- _SUPPLIED MATERIAL_
'''

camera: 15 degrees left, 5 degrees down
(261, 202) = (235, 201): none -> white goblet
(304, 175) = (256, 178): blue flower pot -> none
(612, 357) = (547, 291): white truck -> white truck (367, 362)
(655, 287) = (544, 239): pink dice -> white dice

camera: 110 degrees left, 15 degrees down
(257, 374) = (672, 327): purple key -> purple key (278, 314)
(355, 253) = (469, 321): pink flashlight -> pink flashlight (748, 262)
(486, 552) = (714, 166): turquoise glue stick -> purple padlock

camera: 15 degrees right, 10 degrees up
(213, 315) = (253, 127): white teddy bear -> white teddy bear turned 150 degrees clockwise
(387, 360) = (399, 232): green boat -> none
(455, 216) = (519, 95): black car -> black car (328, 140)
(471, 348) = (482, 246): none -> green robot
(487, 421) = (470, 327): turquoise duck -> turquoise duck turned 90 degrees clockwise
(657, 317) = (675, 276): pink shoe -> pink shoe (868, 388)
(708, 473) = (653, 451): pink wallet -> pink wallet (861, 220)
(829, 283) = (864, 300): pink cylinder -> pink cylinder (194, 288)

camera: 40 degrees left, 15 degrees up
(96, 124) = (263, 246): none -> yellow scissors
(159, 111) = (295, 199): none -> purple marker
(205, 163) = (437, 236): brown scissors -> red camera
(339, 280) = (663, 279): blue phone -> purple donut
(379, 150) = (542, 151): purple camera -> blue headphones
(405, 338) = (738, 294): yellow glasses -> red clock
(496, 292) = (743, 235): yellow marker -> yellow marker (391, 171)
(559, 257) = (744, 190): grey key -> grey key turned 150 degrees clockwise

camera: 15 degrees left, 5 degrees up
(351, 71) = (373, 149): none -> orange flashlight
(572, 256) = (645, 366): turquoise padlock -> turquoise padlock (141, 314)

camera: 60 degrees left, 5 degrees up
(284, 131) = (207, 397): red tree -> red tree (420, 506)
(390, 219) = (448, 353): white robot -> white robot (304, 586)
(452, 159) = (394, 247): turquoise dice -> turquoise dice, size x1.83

'''

- _DIRECTIONS_
The answer is every entry, repeated word for word.

- _WRITTEN RESPONSE_
camera: 15 degrees left, 5 degrees down
(261, 202) = (235, 201): none -> white goblet
(304, 175) = (256, 178): blue flower pot -> none
(612, 357) = (547, 291): white truck -> white truck (367, 362)
(655, 287) = (544, 239): pink dice -> white dice

camera: 110 degrees left, 15 degrees down
(257, 374) = (672, 327): purple key -> purple key (278, 314)
(355, 253) = (469, 321): pink flashlight -> pink flashlight (748, 262)
(486, 552) = (714, 166): turquoise glue stick -> purple padlock

camera: 15 degrees right, 10 degrees up
(213, 315) = (253, 127): white teddy bear -> white teddy bear turned 150 degrees clockwise
(387, 360) = (399, 232): green boat -> none
(455, 216) = (519, 95): black car -> black car (328, 140)
(471, 348) = (482, 246): none -> green robot
(487, 421) = (470, 327): turquoise duck -> turquoise duck turned 90 degrees clockwise
(657, 317) = (675, 276): pink shoe -> pink shoe (868, 388)
(708, 473) = (653, 451): pink wallet -> pink wallet (861, 220)
(829, 283) = (864, 300): pink cylinder -> pink cylinder (194, 288)

camera: 40 degrees left, 15 degrees up
(96, 124) = (263, 246): none -> yellow scissors
(159, 111) = (295, 199): none -> purple marker
(205, 163) = (437, 236): brown scissors -> red camera
(339, 280) = (663, 279): blue phone -> purple donut
(379, 150) = (542, 151): purple camera -> blue headphones
(405, 338) = (738, 294): yellow glasses -> red clock
(496, 292) = (743, 235): yellow marker -> yellow marker (391, 171)
(559, 257) = (744, 190): grey key -> grey key turned 150 degrees clockwise

camera: 15 degrees left, 5 degrees up
(351, 71) = (373, 149): none -> orange flashlight
(572, 256) = (645, 366): turquoise padlock -> turquoise padlock (141, 314)

camera: 60 degrees left, 5 degrees up
(284, 131) = (207, 397): red tree -> red tree (420, 506)
(390, 219) = (448, 353): white robot -> white robot (304, 586)
(452, 159) = (394, 247): turquoise dice -> turquoise dice, size x1.83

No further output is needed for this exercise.